[Input data Boundary: Start]

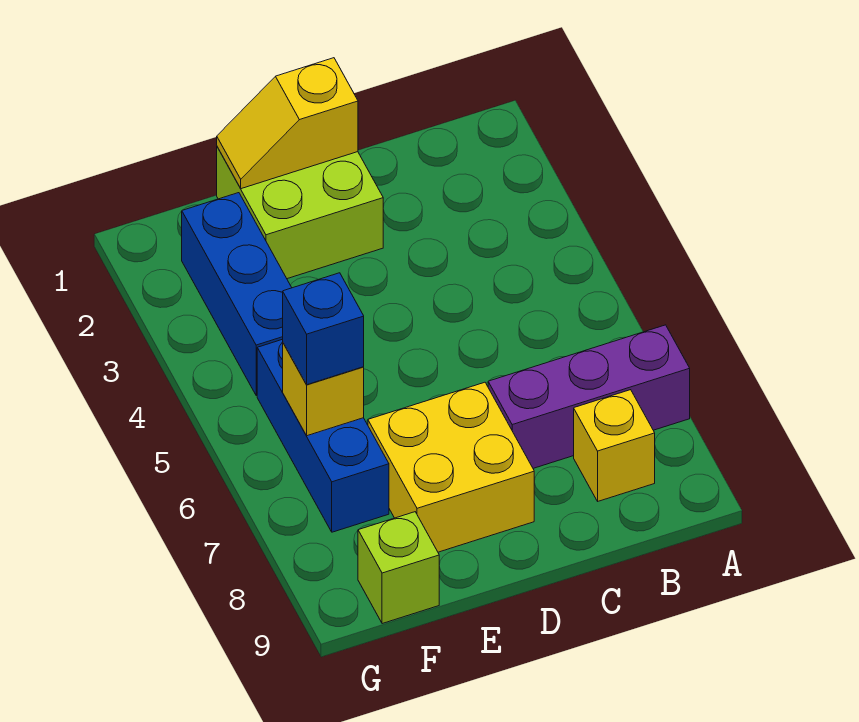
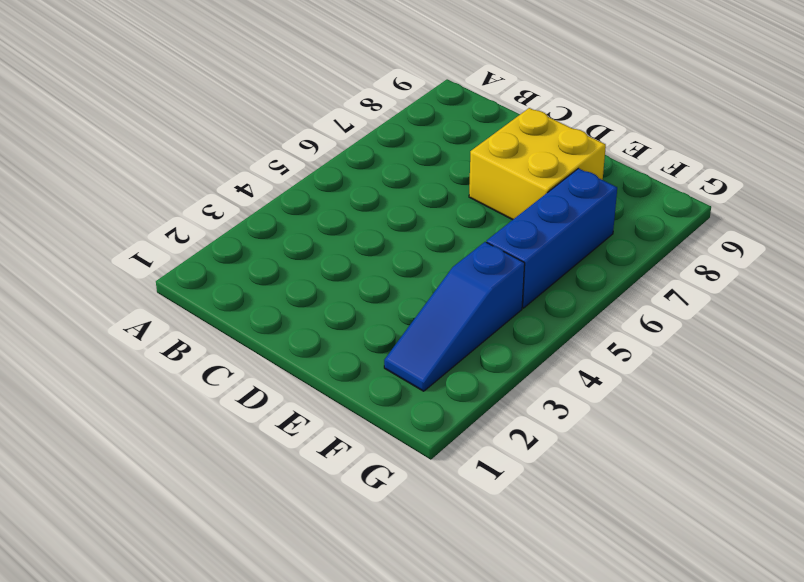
blue slope F2:F4 level 1 top 4 -> blue brick F2:F4 level 1
none -> purple brick A7:C7 level 1
none -> yellow brick B8 level 1

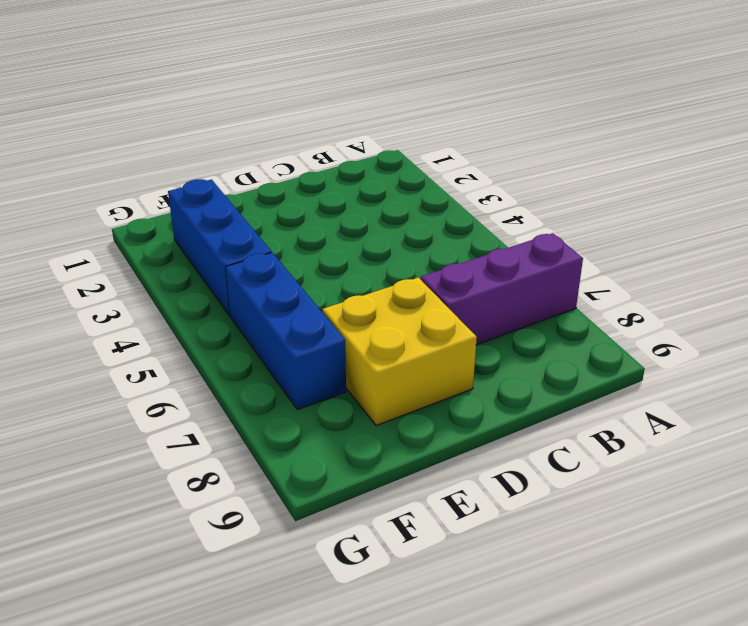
none -> yellow brick B8 level 1
none -> lime brick D1:E2 level 1

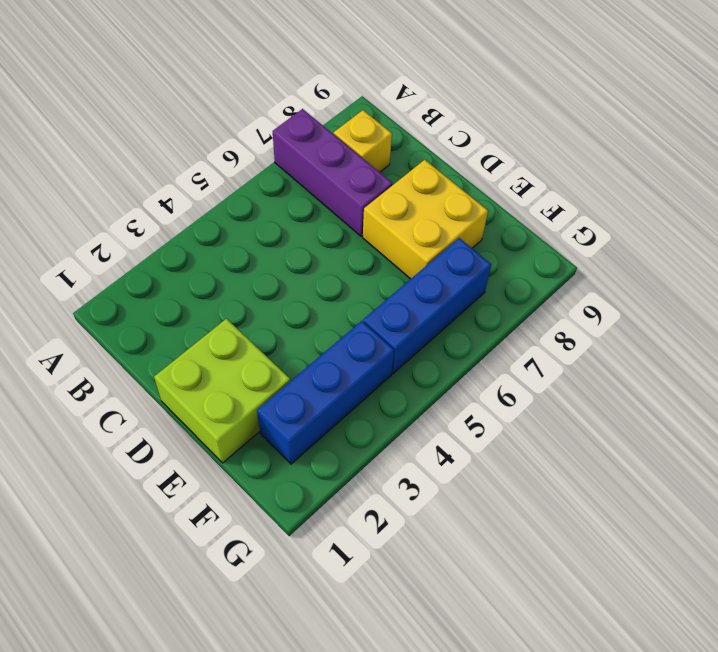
none -> lime brick F9 level 1
none -> yellow slope D1:E1 level 2 top D

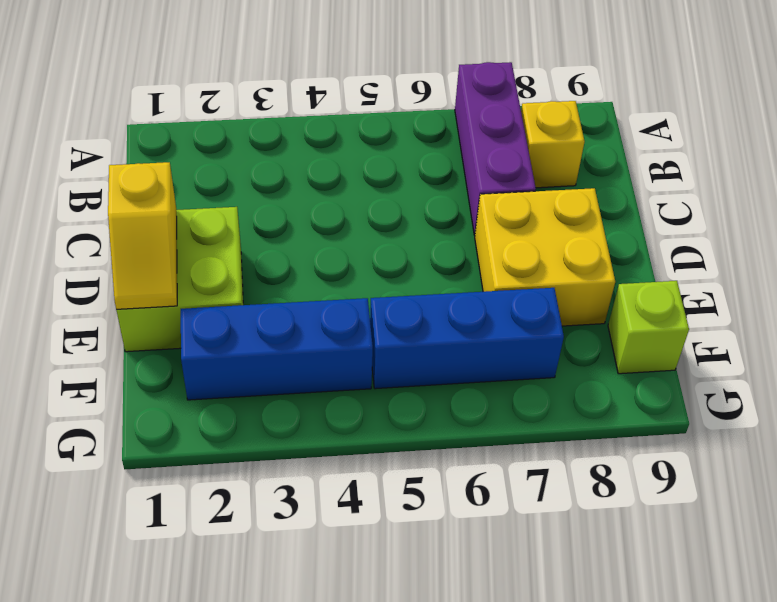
none -> yellow brick F6 level 2
none -> blue brick F6 level 3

[Input data Boundary: End]

**Your instructions**
Only lines that contain "none" are needed, so copy each of them from the data.

**Answer section**
none -> purple brick A7:C7 level 1
none -> yellow brick B8 level 1
none -> yellow brick B8 level 1
none -> lime brick D1:E2 level 1
none -> lime brick F9 level 1
none -> yellow slope D1:E1 level 2 top D
none -> yellow brick F6 level 2
none -> blue brick F6 level 3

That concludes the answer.